What is required »
The expected answer is the data below, printed verbatim without its pictures.

Data below below:

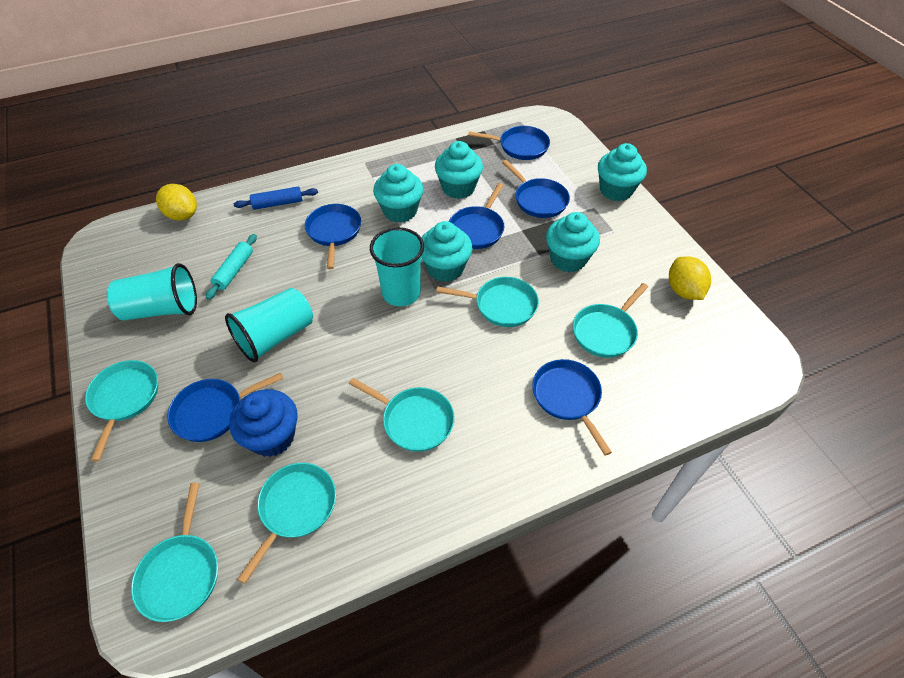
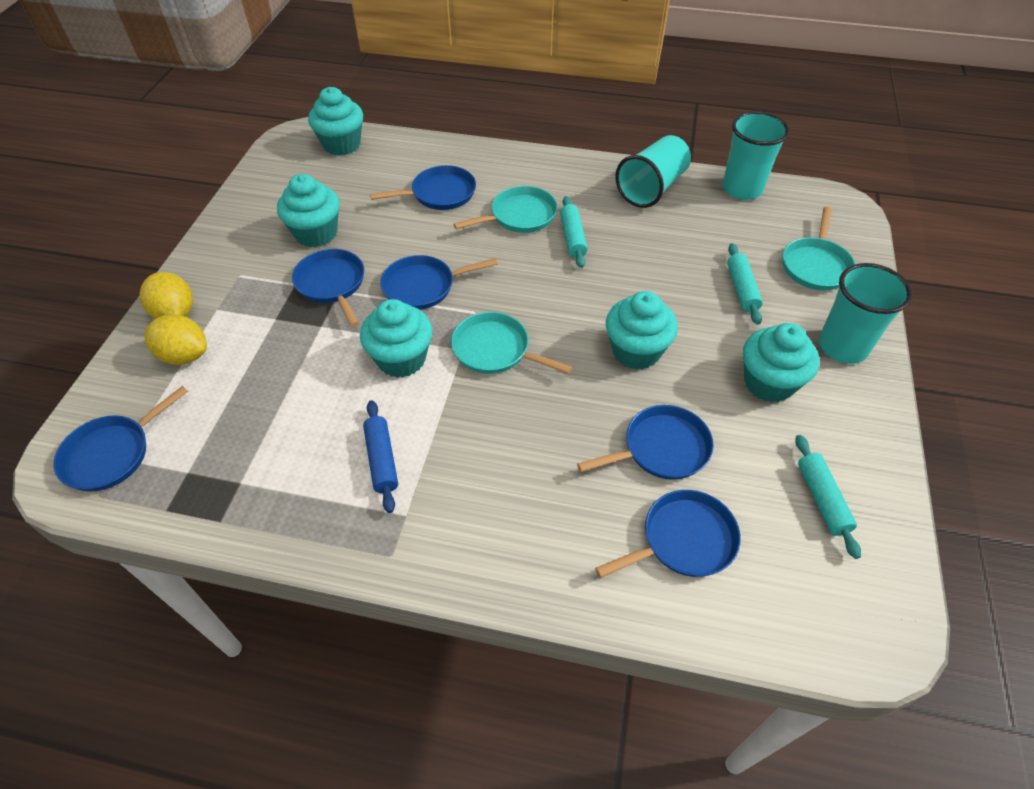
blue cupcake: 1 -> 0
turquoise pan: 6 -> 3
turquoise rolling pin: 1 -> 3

End of Data below.

Exercise solution »
blue cupcake: 1 -> 0
turquoise pan: 6 -> 3
turquoise rolling pin: 1 -> 3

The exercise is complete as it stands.